:: Entries provided ::

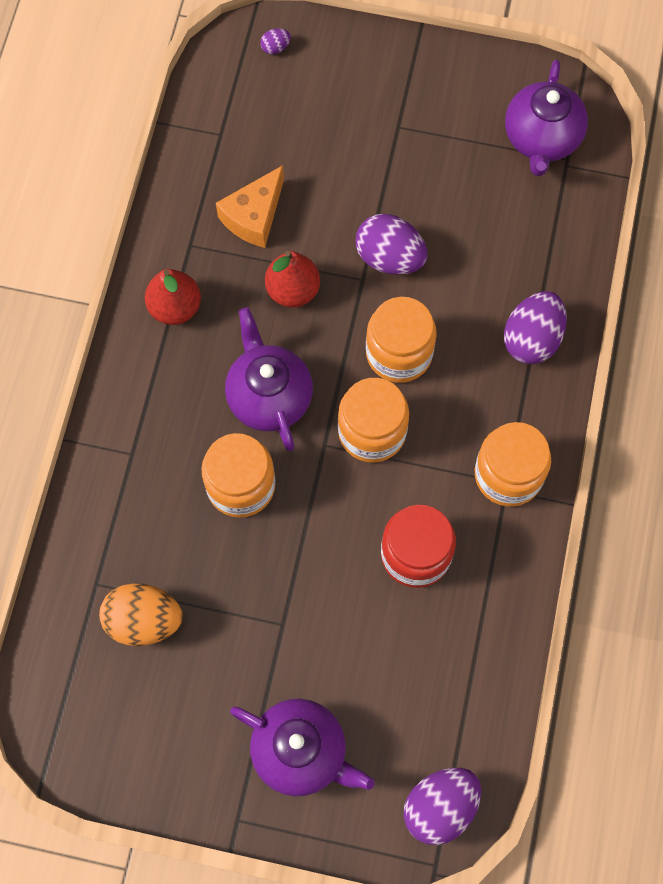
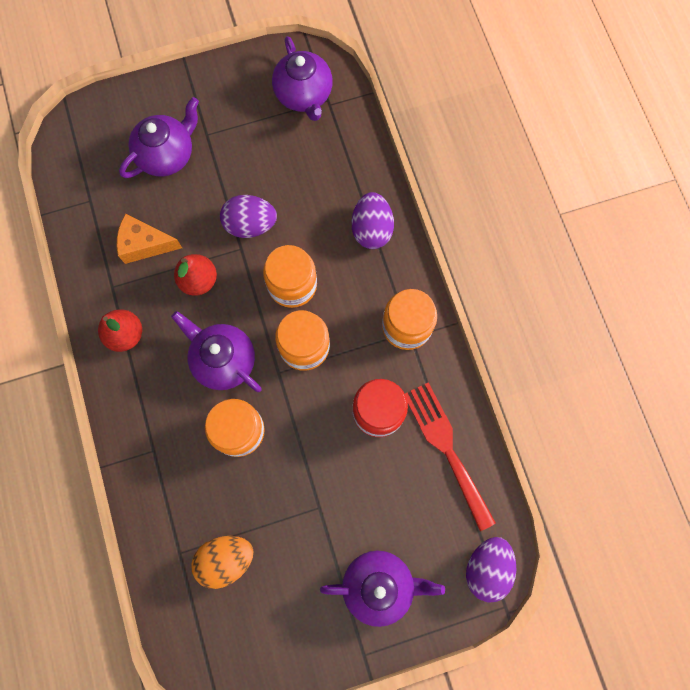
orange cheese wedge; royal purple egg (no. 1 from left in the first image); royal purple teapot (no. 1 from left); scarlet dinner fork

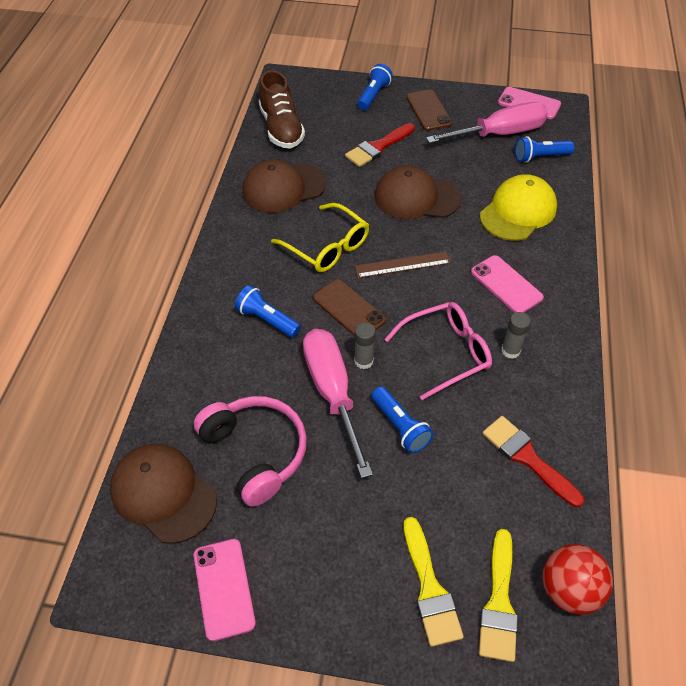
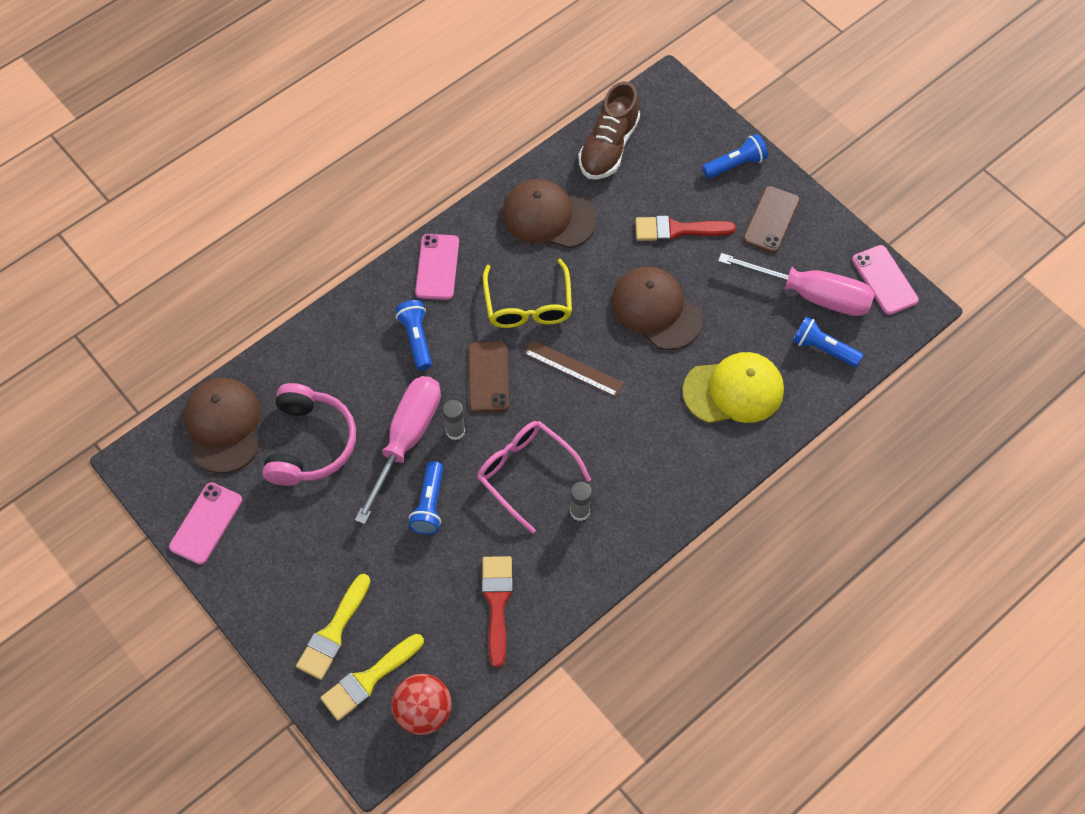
rose-pink eyeglasses; rose-pink mobile phone (no. 2 from left)

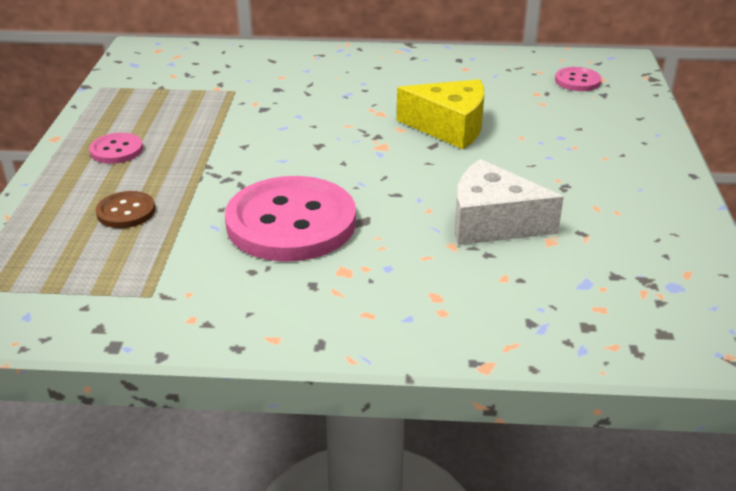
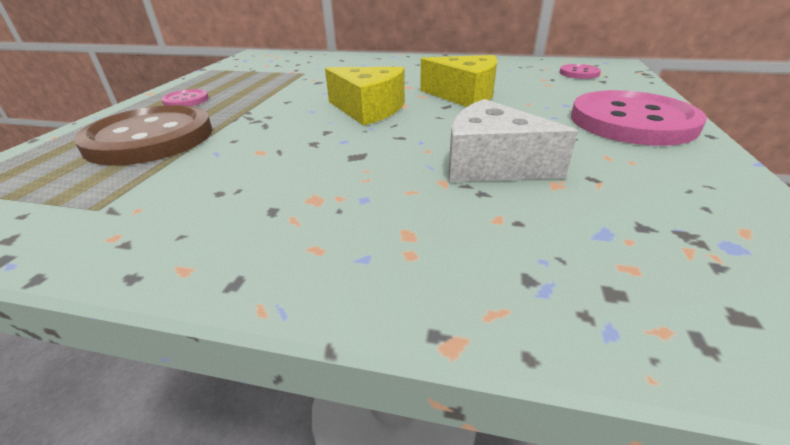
brown button; rose-pink button (no. 3 from left); bright yellow cheese wedge (no. 1 from left)

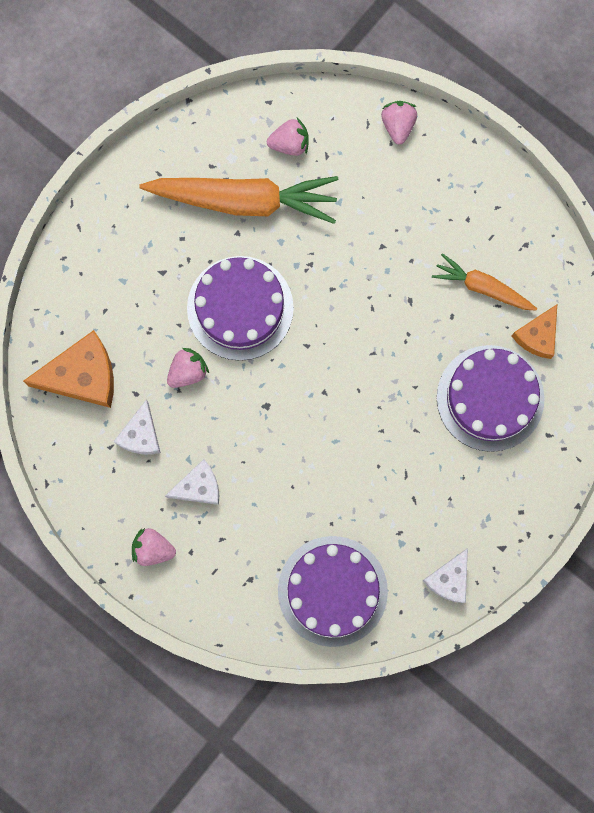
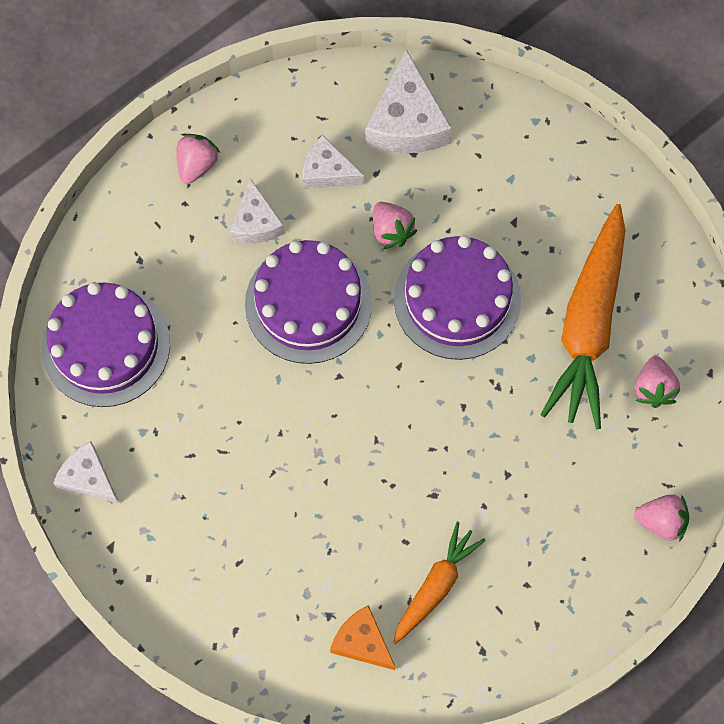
pure white cheese wedge (no. 4 from left); royal purple layer cake (no. 2 from left)

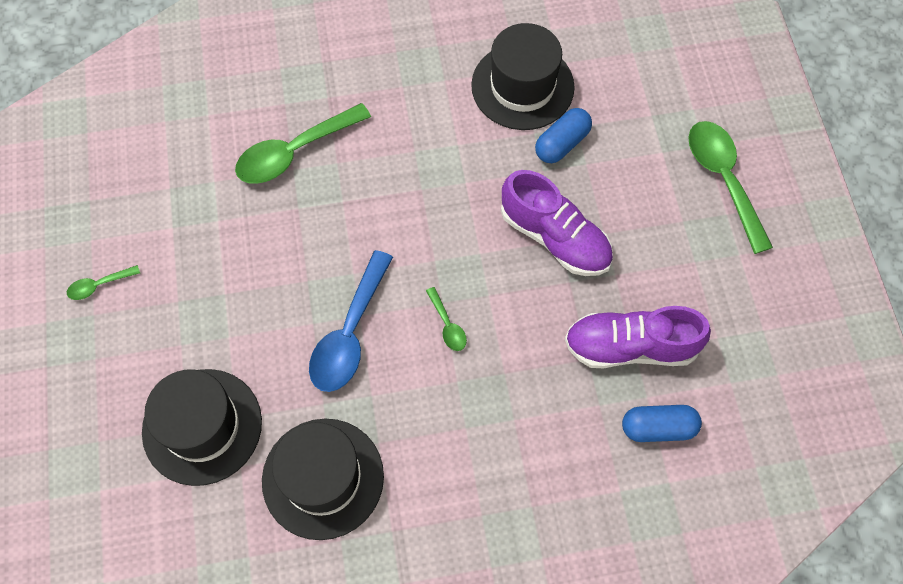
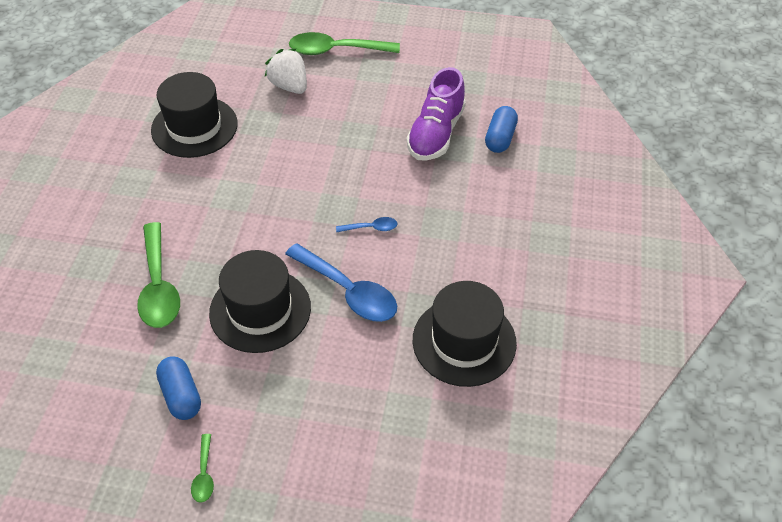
ebony tall hat (no. 2 from left); royal blue tablespoon (no. 2 from left); royal purple shoe (no. 1 from left in the first image); royal blue pill (no. 1 from left); pure white toy strawberry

:::

◆ Work order
Drop the pictures; repeat each entry above exactly.

◆ Exercise solution
orange cheese wedge; royal purple egg (no. 1 from left in the first image); royal purple teapot (no. 1 from left); scarlet dinner fork

rose-pink eyeglasses; rose-pink mobile phone (no. 2 from left)

brown button; rose-pink button (no. 3 from left); bright yellow cheese wedge (no. 1 from left)

pure white cheese wedge (no. 4 from left); royal purple layer cake (no. 2 from left)

ebony tall hat (no. 2 from left); royal blue tablespoon (no. 2 from left); royal purple shoe (no. 1 from left in the first image); royal blue pill (no. 1 from left); pure white toy strawberry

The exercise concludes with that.